» **YOUR OBJECTIVE**
If "schottky" shows up in a line of the material, return that line.

» **ENTRIES PROVIDED**

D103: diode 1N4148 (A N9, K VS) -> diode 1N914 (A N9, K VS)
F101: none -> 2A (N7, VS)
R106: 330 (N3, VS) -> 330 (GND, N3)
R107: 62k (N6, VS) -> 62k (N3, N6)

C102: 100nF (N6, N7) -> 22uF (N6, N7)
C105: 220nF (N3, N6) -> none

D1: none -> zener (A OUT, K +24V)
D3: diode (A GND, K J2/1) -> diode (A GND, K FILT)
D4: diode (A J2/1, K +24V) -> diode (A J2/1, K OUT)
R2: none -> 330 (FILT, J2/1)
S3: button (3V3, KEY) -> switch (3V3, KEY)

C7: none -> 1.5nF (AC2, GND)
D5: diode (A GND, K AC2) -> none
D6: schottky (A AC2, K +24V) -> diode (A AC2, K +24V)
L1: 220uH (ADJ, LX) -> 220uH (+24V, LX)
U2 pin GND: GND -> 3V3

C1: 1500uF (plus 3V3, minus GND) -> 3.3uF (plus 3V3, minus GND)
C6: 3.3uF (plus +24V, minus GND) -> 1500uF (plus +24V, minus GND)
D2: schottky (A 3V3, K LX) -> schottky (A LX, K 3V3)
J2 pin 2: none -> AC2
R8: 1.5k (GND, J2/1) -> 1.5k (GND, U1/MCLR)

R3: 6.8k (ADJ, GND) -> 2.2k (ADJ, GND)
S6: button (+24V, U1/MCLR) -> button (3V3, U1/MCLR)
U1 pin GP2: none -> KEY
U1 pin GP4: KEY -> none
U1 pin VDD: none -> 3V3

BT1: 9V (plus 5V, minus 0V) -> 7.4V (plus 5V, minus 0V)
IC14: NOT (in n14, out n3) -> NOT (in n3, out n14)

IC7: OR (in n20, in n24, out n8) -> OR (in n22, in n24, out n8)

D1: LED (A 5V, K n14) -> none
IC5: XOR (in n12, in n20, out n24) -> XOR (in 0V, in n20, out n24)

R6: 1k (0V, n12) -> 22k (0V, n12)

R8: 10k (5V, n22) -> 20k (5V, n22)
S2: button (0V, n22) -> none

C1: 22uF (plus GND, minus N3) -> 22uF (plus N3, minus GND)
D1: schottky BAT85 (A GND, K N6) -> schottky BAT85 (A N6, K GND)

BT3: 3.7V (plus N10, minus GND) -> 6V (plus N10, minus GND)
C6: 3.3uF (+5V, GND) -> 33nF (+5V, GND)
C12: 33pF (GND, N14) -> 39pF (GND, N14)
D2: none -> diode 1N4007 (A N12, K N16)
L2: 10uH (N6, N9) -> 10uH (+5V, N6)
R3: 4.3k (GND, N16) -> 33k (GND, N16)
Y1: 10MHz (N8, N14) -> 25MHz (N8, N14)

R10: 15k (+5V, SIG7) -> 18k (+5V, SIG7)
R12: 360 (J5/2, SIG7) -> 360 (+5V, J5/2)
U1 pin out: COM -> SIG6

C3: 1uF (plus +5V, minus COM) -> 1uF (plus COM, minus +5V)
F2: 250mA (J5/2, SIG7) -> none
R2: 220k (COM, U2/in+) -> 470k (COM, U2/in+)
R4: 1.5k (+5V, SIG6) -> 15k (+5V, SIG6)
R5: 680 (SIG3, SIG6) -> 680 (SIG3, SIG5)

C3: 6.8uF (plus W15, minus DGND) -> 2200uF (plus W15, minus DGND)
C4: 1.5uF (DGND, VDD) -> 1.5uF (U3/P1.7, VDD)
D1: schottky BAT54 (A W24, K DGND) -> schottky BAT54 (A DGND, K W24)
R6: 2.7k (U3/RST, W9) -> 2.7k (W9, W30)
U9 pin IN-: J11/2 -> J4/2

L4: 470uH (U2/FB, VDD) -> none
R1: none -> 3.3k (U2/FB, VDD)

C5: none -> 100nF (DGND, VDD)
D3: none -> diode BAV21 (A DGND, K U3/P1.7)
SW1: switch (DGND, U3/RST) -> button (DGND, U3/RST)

» **TASK OUTPUT**
D6: schottky (A AC2, K +24V) -> diode (A AC2, K +24V)
D2: schottky (A 3V3, K LX) -> schottky (A LX, K 3V3)
D1: schottky BAT85 (A GND, K N6) -> schottky BAT85 (A N6, K GND)
D1: schottky BAT54 (A W24, K DGND) -> schottky BAT54 (A DGND, K W24)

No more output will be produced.